◆ **THE PROBLEM**
Whenever the word "down" turns up in a line below, that line should be copied.

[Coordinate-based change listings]
*** Block opens ***

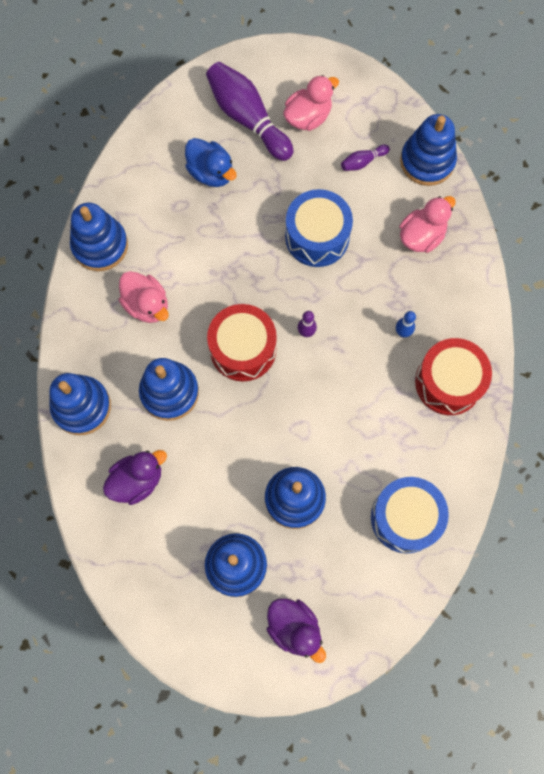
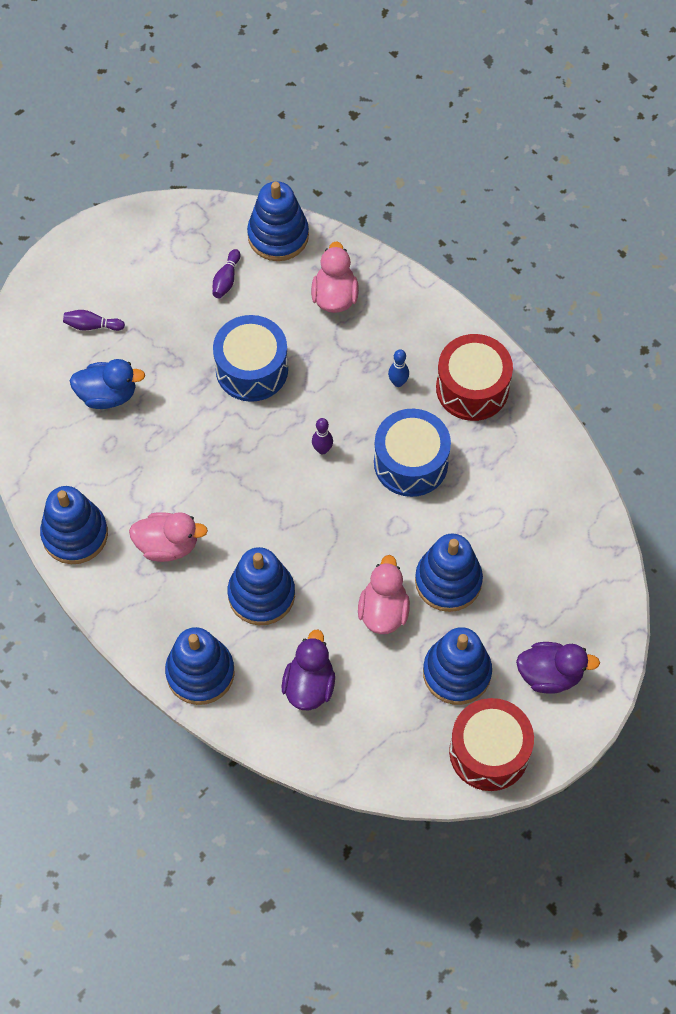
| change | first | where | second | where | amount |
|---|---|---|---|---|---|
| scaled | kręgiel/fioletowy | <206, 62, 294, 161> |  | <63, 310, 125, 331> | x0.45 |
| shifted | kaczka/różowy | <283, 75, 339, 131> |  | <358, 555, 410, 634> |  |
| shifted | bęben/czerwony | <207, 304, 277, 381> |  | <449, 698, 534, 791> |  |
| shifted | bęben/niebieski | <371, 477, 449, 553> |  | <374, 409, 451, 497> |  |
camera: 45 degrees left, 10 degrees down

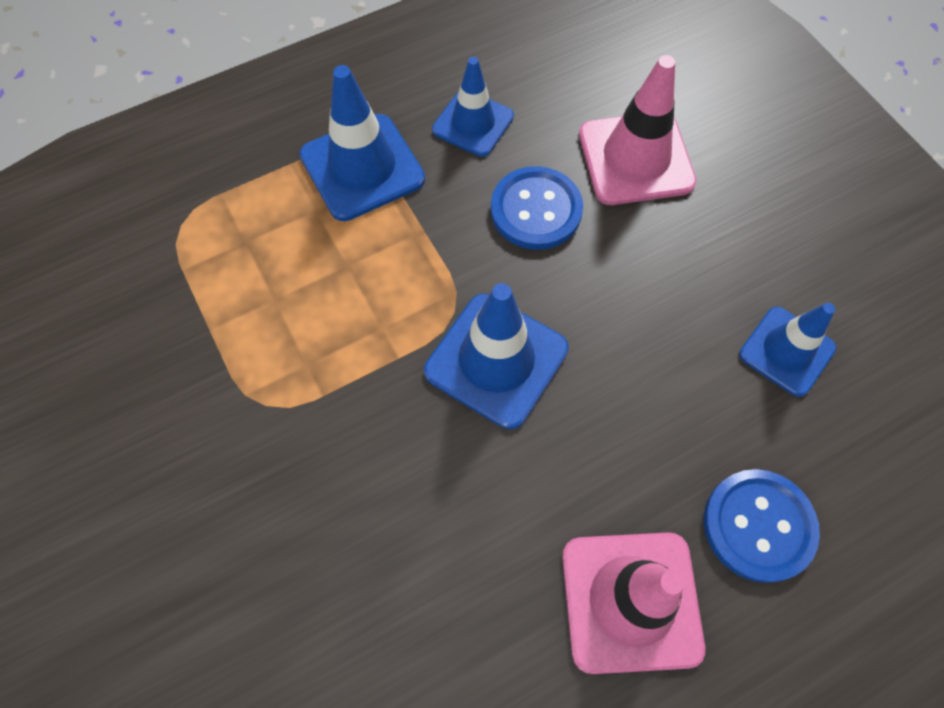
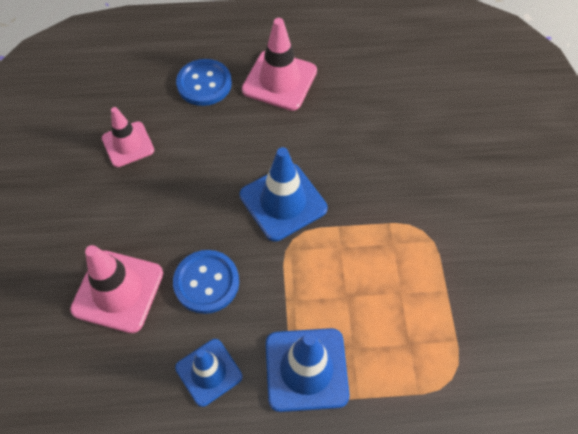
| change | first | where | second | where | amount |
|---|---|---|---|---|---|
| repainted | pachołek/niebieski | <739, 303, 836, 397> | pachołek/różowy | <102, 107, 154, 167> |  |
camera: 155 degrees left, 5 degrees down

*** Block closes ***

◆ **ANSWER**
camera: 45 degrees left, 10 degrees down
camera: 155 degrees left, 5 degrees down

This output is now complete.